**Input:**
:::

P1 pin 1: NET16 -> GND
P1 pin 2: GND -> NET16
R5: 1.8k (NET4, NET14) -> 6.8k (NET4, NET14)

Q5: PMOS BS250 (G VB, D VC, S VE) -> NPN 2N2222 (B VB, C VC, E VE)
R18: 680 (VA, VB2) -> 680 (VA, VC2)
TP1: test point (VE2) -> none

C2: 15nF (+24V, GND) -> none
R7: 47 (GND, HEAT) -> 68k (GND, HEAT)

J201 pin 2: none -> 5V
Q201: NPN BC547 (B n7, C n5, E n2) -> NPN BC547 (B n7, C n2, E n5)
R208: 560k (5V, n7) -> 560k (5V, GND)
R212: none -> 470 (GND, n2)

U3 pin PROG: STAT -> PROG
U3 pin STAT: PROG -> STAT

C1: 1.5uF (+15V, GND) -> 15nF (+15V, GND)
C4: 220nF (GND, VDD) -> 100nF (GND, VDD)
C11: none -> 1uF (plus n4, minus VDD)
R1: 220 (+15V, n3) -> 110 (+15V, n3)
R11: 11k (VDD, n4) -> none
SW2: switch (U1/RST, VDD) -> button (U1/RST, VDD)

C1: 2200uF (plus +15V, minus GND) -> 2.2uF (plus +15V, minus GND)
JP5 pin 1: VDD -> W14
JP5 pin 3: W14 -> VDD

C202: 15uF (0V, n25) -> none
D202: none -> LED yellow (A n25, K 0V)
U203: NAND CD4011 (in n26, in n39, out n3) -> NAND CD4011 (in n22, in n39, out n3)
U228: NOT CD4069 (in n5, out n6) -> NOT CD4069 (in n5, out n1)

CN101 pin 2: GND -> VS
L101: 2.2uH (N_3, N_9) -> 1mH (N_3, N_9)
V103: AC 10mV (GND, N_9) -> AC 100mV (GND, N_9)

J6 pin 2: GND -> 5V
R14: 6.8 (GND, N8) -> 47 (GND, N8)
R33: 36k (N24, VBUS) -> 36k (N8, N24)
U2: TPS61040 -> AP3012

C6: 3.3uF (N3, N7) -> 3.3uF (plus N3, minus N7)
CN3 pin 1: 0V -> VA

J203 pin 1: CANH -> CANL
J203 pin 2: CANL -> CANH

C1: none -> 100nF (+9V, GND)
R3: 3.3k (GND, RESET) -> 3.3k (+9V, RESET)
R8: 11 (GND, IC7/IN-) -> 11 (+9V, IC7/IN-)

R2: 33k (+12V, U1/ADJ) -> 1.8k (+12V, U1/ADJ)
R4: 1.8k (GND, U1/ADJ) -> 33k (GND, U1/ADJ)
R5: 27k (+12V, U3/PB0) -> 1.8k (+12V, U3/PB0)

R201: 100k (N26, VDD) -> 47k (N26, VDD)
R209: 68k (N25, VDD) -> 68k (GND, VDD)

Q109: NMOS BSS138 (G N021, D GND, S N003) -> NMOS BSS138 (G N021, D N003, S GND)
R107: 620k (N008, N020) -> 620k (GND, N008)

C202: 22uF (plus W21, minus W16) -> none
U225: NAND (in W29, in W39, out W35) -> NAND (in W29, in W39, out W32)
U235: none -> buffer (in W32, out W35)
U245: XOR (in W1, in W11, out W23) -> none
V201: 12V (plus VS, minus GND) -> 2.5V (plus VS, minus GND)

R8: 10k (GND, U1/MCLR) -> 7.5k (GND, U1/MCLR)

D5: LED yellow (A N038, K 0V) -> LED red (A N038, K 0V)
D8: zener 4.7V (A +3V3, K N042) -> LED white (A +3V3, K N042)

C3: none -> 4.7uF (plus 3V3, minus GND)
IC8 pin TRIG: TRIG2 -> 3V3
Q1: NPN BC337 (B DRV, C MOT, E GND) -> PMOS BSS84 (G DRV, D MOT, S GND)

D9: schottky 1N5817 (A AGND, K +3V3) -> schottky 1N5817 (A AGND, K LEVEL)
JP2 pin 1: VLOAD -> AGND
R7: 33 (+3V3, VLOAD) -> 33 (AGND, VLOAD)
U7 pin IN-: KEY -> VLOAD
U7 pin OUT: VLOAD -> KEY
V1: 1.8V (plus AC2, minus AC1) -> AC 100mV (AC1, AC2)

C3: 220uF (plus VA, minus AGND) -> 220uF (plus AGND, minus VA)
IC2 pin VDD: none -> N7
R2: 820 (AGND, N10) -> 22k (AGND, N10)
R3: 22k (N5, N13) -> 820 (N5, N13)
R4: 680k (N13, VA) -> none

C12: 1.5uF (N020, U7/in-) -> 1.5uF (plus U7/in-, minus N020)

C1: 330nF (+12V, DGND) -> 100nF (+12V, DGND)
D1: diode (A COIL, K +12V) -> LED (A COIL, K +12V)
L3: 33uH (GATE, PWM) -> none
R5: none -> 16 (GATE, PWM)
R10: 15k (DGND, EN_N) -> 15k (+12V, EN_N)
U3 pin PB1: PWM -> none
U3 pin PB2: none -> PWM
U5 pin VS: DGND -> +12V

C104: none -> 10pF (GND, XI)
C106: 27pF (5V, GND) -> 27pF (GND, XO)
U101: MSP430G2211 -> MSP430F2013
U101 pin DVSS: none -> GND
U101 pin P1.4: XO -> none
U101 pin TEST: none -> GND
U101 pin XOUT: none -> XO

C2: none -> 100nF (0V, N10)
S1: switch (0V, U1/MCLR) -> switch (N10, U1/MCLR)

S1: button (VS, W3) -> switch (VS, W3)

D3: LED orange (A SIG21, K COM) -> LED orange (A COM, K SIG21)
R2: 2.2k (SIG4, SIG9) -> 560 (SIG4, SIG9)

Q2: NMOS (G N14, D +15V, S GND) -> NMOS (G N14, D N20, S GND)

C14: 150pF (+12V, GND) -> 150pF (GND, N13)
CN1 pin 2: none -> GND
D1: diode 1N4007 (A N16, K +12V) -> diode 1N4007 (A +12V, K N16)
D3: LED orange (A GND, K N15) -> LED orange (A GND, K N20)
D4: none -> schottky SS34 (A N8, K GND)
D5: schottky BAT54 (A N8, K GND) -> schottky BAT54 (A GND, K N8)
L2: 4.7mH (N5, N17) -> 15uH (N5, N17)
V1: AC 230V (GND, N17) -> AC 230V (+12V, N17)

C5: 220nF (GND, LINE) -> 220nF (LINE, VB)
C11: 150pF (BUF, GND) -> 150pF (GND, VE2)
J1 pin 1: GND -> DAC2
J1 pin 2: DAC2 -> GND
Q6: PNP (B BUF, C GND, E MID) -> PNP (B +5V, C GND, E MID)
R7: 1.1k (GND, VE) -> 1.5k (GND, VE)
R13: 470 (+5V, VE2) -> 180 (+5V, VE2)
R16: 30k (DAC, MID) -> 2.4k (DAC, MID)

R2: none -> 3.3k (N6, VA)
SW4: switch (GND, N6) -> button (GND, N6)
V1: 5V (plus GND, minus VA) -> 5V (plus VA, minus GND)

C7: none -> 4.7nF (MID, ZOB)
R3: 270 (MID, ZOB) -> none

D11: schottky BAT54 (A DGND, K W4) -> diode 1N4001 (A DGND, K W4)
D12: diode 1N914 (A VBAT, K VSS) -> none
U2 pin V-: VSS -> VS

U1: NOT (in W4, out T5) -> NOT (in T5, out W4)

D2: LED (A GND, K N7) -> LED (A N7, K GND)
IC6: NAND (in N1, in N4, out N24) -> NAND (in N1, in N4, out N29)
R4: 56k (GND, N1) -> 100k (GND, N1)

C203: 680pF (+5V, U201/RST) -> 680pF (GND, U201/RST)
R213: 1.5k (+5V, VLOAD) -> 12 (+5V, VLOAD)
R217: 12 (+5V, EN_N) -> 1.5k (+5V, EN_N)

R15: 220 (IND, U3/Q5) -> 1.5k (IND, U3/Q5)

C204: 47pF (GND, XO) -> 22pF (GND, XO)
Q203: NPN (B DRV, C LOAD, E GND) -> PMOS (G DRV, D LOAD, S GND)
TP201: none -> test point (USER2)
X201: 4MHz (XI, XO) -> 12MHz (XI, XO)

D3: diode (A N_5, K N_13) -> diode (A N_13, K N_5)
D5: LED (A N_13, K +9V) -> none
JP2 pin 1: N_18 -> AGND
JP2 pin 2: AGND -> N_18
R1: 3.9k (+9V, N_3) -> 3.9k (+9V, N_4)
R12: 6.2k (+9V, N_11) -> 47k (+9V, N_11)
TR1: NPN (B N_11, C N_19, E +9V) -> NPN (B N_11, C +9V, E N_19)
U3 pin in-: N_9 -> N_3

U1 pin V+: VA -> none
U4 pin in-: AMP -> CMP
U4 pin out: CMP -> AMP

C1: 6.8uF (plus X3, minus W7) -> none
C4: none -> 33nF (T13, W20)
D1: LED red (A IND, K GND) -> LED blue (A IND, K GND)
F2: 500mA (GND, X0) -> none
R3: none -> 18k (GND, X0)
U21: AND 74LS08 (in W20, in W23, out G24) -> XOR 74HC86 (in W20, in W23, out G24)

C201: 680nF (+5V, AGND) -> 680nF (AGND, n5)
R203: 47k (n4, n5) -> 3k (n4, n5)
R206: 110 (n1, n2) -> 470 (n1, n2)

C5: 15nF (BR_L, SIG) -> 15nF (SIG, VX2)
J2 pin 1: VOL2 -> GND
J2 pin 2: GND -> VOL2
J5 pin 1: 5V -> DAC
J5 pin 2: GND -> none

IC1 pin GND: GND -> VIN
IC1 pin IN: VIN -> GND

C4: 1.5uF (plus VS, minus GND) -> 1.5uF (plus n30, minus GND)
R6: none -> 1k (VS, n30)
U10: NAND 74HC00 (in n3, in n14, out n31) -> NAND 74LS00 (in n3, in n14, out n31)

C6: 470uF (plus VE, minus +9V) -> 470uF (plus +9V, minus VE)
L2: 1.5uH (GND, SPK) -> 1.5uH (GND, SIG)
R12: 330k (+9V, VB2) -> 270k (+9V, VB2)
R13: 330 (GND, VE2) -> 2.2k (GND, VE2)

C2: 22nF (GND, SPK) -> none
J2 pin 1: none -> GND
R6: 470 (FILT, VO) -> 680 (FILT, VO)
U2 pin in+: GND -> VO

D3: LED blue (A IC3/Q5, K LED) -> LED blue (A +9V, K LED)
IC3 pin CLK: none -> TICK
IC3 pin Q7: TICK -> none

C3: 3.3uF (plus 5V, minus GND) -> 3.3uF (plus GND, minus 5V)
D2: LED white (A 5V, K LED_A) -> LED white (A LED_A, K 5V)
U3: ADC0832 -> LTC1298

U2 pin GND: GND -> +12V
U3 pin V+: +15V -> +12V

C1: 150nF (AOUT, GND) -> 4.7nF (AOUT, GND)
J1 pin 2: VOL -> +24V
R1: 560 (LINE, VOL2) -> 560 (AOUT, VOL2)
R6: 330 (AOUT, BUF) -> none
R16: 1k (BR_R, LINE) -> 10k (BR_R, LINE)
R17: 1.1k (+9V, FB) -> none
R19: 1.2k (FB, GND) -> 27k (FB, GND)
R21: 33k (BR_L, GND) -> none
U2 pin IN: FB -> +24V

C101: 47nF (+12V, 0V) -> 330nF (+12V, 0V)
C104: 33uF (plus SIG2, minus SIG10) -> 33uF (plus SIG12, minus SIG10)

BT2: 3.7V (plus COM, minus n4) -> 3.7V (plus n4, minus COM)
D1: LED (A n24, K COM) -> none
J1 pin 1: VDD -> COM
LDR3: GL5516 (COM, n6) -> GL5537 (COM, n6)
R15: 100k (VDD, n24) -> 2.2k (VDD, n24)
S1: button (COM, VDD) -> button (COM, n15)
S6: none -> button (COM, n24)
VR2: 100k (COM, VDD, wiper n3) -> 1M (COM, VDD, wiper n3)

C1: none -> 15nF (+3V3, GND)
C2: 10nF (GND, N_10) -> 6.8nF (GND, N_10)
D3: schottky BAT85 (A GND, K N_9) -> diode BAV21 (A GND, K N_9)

:::

**What you should do:** Up to and including the line with "JP5 pin 1: VDD -> W14", print every line of the records from the start.

**Answer for the task:**
P1 pin 1: NET16 -> GND
P1 pin 2: GND -> NET16
R5: 1.8k (NET4, NET14) -> 6.8k (NET4, NET14)

Q5: PMOS BS250 (G VB, D VC, S VE) -> NPN 2N2222 (B VB, C VC, E VE)
R18: 680 (VA, VB2) -> 680 (VA, VC2)
TP1: test point (VE2) -> none

C2: 15nF (+24V, GND) -> none
R7: 47 (GND, HEAT) -> 68k (GND, HEAT)

J201 pin 2: none -> 5V
Q201: NPN BC547 (B n7, C n5, E n2) -> NPN BC547 (B n7, C n2, E n5)
R208: 560k (5V, n7) -> 560k (5V, GND)
R212: none -> 470 (GND, n2)

U3 pin PROG: STAT -> PROG
U3 pin STAT: PROG -> STAT

C1: 1.5uF (+15V, GND) -> 15nF (+15V, GND)
C4: 220nF (GND, VDD) -> 100nF (GND, VDD)
C11: none -> 1uF (plus n4, minus VDD)
R1: 220 (+15V, n3) -> 110 (+15V, n3)
R11: 11k (VDD, n4) -> none
SW2: switch (U1/RST, VDD) -> button (U1/RST, VDD)

C1: 2200uF (plus +15V, minus GND) -> 2.2uF (plus +15V, minus GND)
JP5 pin 1: VDD -> W14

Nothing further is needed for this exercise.